▶ **What to work on**:
Look through the data below and extract, unchanged, the lines from the one that contains "Lukas's Songs: none" to the one that contains "Camera Error: [147,795,454,927]", both included.

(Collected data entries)
────────────────────
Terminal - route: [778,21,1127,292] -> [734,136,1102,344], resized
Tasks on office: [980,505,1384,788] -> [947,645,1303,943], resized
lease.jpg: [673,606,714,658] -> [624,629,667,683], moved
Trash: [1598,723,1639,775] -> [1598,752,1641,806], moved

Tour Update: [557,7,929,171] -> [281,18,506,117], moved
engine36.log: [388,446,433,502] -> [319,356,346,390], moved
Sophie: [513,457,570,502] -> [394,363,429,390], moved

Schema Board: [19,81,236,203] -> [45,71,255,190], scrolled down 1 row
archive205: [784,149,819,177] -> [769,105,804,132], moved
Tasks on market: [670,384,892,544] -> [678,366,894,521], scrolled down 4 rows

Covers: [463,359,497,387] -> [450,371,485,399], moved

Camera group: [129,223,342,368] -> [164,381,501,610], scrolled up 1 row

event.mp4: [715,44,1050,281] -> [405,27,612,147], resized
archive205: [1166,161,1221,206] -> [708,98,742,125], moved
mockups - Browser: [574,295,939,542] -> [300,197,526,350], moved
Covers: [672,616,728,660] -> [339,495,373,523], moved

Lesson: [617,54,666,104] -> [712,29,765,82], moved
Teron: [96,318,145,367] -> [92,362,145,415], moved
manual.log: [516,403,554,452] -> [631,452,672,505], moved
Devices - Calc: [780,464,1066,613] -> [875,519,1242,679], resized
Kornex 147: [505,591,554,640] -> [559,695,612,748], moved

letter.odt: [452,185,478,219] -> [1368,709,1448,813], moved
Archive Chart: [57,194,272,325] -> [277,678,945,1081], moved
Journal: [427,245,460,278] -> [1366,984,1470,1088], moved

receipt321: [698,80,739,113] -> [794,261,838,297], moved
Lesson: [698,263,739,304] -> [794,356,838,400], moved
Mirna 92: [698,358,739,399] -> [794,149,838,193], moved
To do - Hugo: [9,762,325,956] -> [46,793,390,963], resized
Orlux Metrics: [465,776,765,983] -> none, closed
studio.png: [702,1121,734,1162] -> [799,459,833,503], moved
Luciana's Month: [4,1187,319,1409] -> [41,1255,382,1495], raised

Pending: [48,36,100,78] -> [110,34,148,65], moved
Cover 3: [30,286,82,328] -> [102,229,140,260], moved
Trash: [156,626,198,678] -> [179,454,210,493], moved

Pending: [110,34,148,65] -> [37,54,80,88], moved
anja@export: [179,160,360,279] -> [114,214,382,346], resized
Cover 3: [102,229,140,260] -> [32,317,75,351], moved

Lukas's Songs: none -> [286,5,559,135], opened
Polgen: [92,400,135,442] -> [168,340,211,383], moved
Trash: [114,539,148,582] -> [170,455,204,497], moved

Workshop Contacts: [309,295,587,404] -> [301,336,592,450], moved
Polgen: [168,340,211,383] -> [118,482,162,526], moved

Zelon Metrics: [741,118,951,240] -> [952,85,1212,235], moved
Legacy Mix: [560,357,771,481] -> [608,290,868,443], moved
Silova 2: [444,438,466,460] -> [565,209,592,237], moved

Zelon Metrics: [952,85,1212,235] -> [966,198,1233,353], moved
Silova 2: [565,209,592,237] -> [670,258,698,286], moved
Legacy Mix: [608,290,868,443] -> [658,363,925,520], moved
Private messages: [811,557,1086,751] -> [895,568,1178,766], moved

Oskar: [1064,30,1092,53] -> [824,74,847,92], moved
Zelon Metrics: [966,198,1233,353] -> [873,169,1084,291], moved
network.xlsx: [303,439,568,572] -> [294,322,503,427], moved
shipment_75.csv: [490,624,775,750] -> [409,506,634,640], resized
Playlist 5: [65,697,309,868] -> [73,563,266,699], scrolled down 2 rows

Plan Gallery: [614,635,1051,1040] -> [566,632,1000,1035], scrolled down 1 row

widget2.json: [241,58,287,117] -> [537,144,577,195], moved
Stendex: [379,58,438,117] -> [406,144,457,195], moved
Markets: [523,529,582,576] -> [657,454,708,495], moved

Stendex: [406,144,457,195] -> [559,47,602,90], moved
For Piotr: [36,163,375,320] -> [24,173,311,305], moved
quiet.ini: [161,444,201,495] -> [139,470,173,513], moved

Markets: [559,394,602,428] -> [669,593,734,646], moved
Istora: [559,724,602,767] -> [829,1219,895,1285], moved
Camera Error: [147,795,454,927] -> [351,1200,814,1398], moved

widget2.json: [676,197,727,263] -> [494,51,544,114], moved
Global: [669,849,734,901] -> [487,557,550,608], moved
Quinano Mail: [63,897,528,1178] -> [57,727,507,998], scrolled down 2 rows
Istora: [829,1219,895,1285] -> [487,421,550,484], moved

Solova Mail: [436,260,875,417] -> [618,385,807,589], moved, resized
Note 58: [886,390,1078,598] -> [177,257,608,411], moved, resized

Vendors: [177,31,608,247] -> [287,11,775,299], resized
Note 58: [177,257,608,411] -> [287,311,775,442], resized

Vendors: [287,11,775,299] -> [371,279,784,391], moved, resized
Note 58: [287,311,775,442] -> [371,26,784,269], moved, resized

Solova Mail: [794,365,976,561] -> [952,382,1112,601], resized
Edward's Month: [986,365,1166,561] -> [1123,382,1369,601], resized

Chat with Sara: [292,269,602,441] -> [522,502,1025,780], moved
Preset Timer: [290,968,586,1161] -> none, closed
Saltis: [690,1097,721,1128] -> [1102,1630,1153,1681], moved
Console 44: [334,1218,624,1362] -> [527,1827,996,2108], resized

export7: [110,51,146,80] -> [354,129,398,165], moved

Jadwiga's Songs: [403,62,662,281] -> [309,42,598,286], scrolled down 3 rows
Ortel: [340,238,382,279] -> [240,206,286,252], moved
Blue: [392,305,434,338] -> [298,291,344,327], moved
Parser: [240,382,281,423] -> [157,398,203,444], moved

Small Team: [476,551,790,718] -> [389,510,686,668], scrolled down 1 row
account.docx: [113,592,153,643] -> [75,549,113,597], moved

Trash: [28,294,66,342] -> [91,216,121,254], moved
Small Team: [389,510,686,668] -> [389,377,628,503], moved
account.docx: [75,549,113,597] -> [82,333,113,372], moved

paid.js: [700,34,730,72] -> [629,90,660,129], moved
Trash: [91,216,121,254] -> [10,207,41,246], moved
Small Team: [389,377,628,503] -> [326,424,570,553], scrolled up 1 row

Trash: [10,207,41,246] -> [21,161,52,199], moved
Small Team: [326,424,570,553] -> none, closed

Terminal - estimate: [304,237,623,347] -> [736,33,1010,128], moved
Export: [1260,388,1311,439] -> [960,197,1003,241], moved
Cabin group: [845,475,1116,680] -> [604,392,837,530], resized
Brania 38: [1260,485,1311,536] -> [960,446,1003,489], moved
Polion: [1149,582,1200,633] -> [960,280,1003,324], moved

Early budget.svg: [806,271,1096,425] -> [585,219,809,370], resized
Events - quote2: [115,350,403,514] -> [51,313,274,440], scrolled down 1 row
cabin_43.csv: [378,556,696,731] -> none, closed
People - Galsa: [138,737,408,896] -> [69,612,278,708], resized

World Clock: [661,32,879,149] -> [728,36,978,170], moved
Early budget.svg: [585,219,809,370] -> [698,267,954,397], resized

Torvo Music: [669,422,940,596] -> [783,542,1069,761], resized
────────────────────
▶ **Written solution**:
Lukas's Songs: none -> [286,5,559,135], opened
Polgen: [92,400,135,442] -> [168,340,211,383], moved
Trash: [114,539,148,582] -> [170,455,204,497], moved

Workshop Contacts: [309,295,587,404] -> [301,336,592,450], moved
Polgen: [168,340,211,383] -> [118,482,162,526], moved

Zelon Metrics: [741,118,951,240] -> [952,85,1212,235], moved
Legacy Mix: [560,357,771,481] -> [608,290,868,443], moved
Silova 2: [444,438,466,460] -> [565,209,592,237], moved

Zelon Metrics: [952,85,1212,235] -> [966,198,1233,353], moved
Silova 2: [565,209,592,237] -> [670,258,698,286], moved
Legacy Mix: [608,290,868,443] -> [658,363,925,520], moved
Private messages: [811,557,1086,751] -> [895,568,1178,766], moved

Oskar: [1064,30,1092,53] -> [824,74,847,92], moved
Zelon Metrics: [966,198,1233,353] -> [873,169,1084,291], moved
network.xlsx: [303,439,568,572] -> [294,322,503,427], moved
shipment_75.csv: [490,624,775,750] -> [409,506,634,640], resized
Playlist 5: [65,697,309,868] -> [73,563,266,699], scrolled down 2 rows

Plan Gallery: [614,635,1051,1040] -> [566,632,1000,1035], scrolled down 1 row

widget2.json: [241,58,287,117] -> [537,144,577,195], moved
Stendex: [379,58,438,117] -> [406,144,457,195], moved
Markets: [523,529,582,576] -> [657,454,708,495], moved

Stendex: [406,144,457,195] -> [559,47,602,90], moved
For Piotr: [36,163,375,320] -> [24,173,311,305], moved
quiet.ini: [161,444,201,495] -> [139,470,173,513], moved

Markets: [559,394,602,428] -> [669,593,734,646], moved
Istora: [559,724,602,767] -> [829,1219,895,1285], moved
Camera Error: [147,795,454,927] -> [351,1200,814,1398], moved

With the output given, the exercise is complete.